What you should do:
Transcribe all the entries that follow, leaving nothing out.

(Stored records)
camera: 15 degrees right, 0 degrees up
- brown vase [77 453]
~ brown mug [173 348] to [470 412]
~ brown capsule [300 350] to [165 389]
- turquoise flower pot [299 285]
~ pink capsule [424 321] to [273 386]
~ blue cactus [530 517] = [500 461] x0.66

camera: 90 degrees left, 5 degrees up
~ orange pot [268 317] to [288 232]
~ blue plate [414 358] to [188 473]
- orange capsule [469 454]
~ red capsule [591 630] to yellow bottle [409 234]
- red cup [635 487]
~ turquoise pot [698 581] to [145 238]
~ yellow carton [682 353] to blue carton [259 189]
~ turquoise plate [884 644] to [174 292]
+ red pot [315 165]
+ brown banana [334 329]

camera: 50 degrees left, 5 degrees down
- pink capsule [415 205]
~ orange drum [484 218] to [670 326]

Written reply:
camera: 15 degrees right, 0 degrees up
- brown vase [77 453]
~ brown mug [173 348] to [470 412]
~ brown capsule [300 350] to [165 389]
- turquoise flower pot [299 285]
~ pink capsule [424 321] to [273 386]
~ blue cactus [530 517] = [500 461] x0.66

camera: 90 degrees left, 5 degrees up
~ orange pot [268 317] to [288 232]
~ blue plate [414 358] to [188 473]
- orange capsule [469 454]
~ red capsule [591 630] to yellow bottle [409 234]
- red cup [635 487]
~ turquoise pot [698 581] to [145 238]
~ yellow carton [682 353] to blue carton [259 189]
~ turquoise plate [884 644] to [174 292]
+ red pot [315 165]
+ brown banana [334 329]

camera: 50 degrees left, 5 degrees down
- pink capsule [415 205]
~ orange drum [484 218] to [670 326]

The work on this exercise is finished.